Beginning with the line that contains "R8: 27k (N005, N025) -> 5.1k (N005, N025)", write out each remaining line of the records below exactly. Do not copy any picture.

**Data provided**
%%
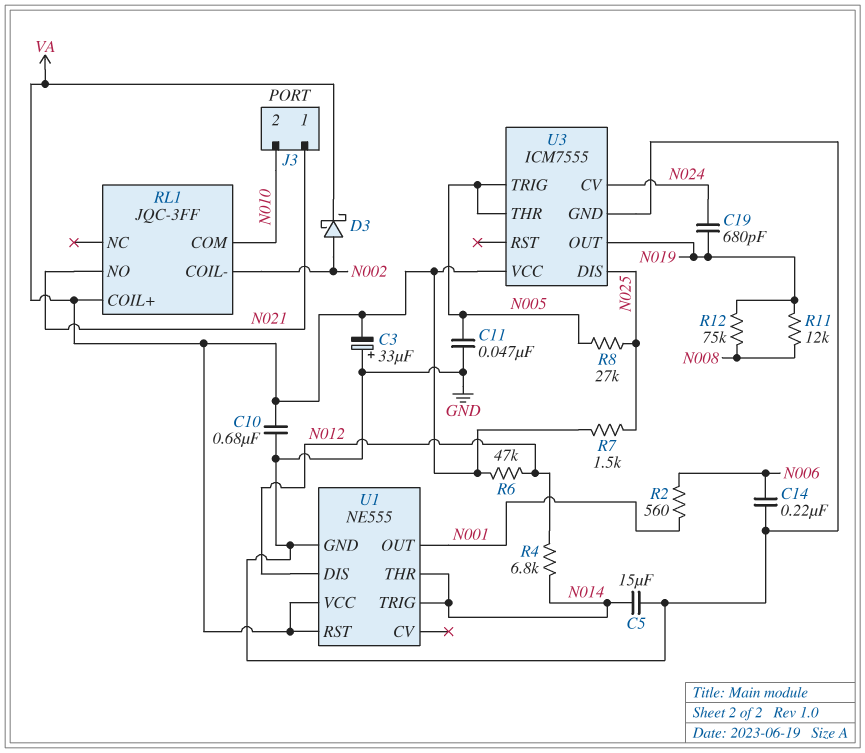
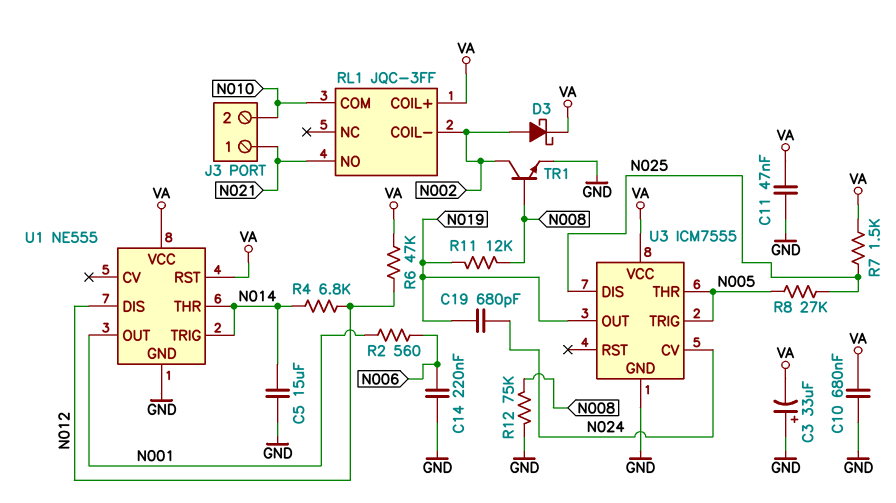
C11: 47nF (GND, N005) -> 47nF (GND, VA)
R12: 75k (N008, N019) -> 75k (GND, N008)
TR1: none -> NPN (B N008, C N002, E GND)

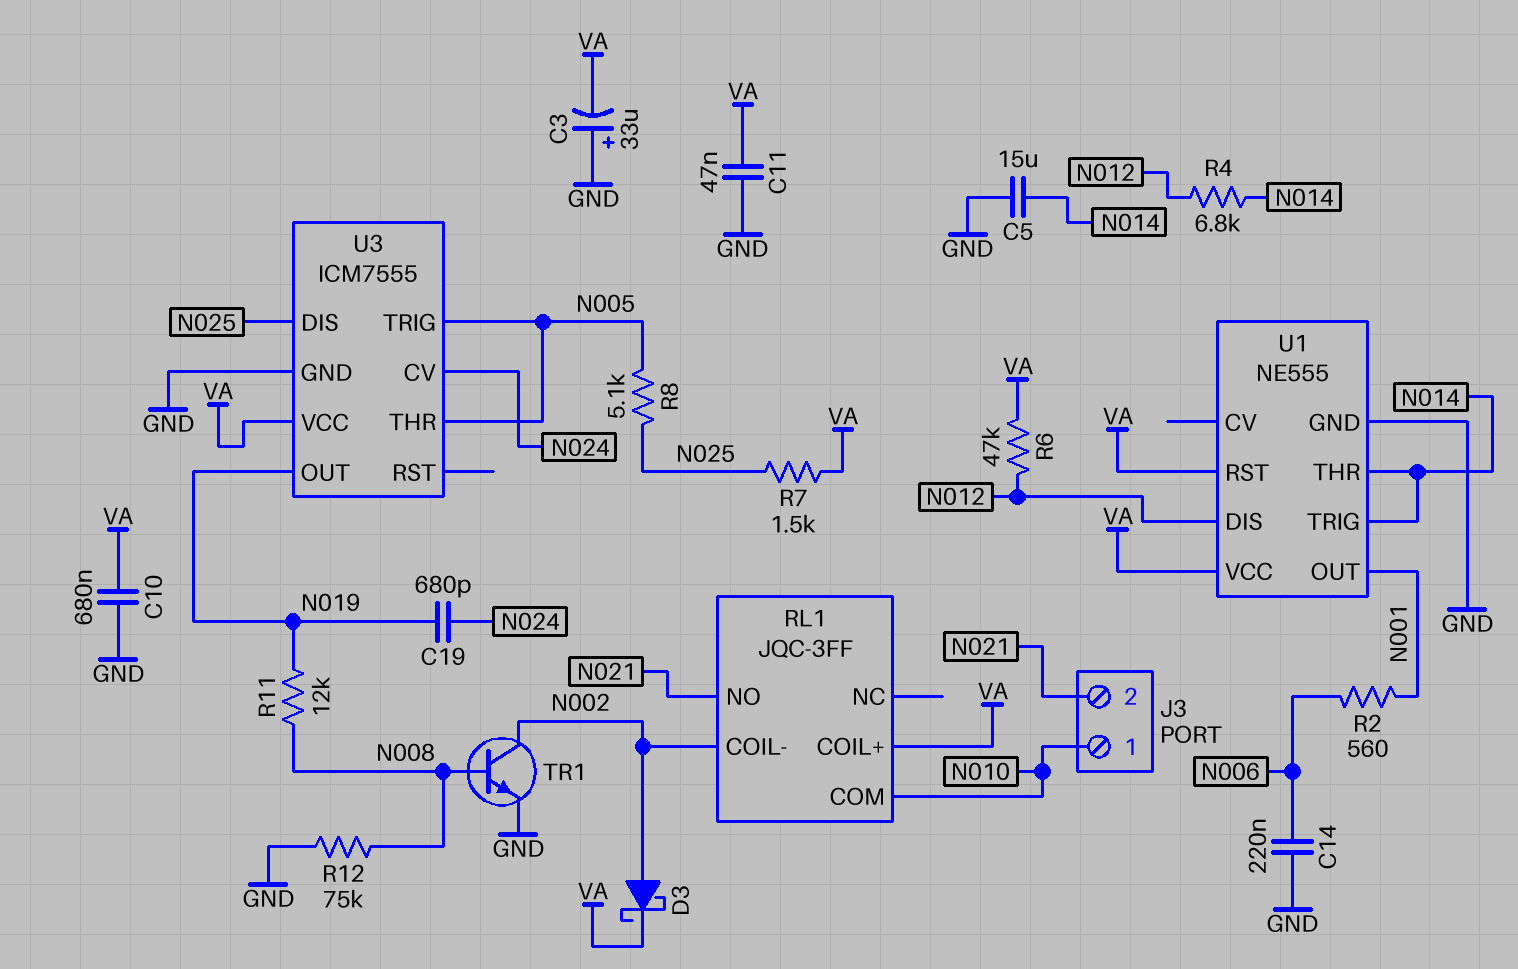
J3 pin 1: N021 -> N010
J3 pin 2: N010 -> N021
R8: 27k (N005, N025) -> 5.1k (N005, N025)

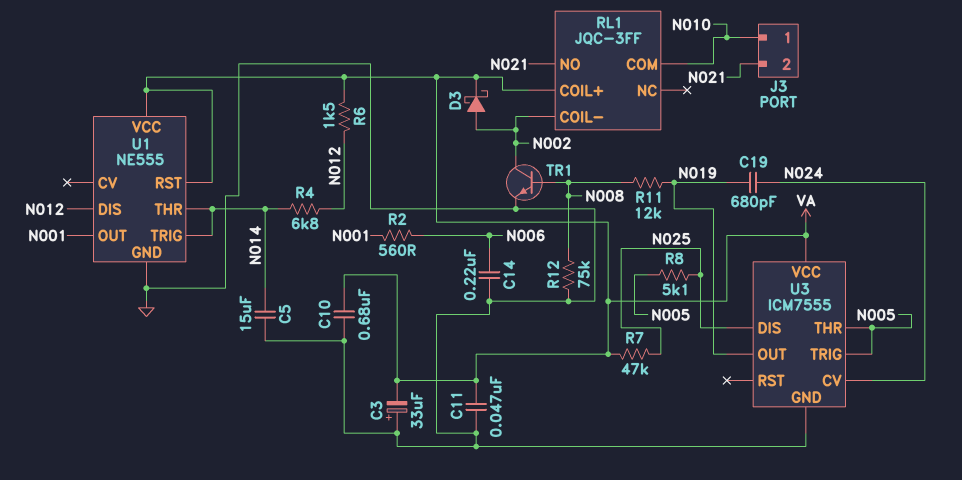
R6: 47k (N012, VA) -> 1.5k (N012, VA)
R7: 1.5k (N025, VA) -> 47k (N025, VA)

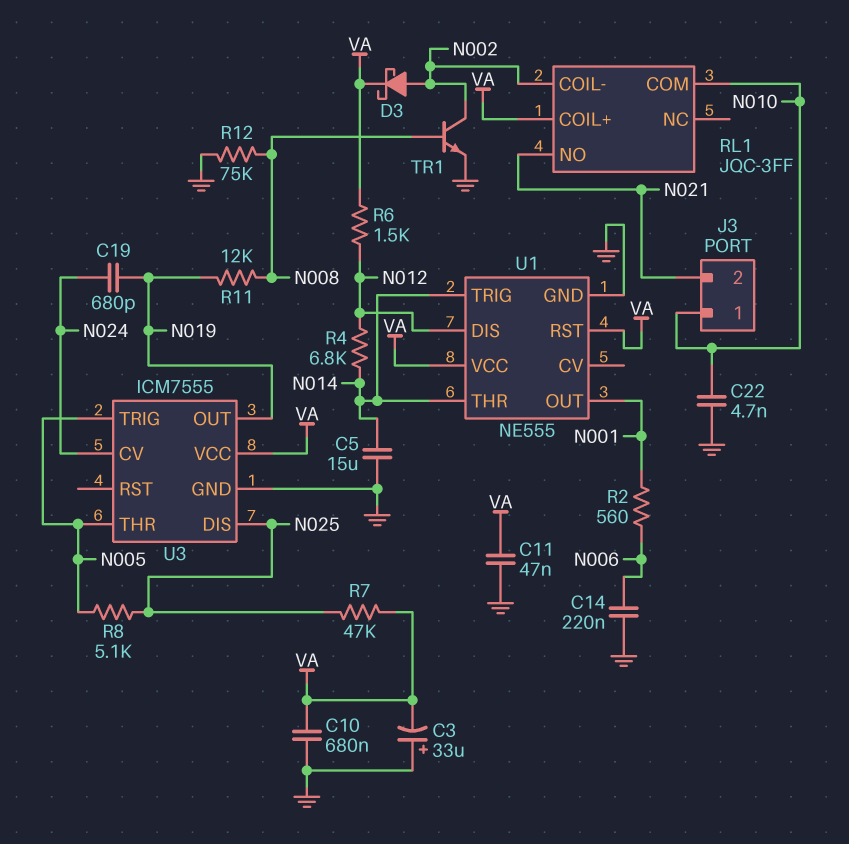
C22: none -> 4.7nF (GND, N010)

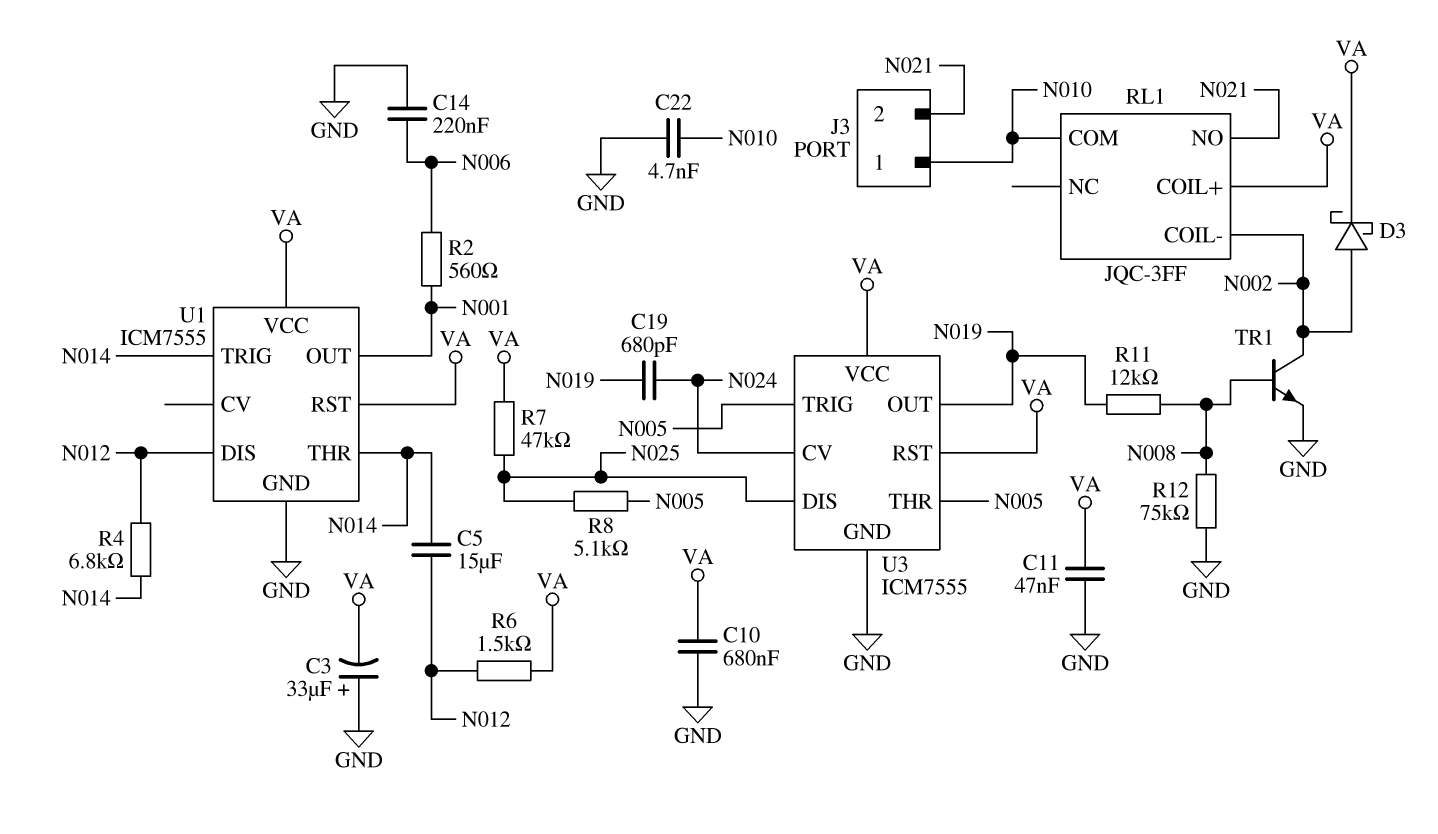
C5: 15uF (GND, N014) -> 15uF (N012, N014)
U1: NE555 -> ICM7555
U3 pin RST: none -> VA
%%
**Result of the exercise**
R8: 27k (N005, N025) -> 5.1k (N005, N025)

R6: 47k (N012, VA) -> 1.5k (N012, VA)
R7: 1.5k (N025, VA) -> 47k (N025, VA)

C22: none -> 4.7nF (GND, N010)

C5: 15uF (GND, N014) -> 15uF (N012, N014)
U1: NE555 -> ICM7555
U3 pin RST: none -> VA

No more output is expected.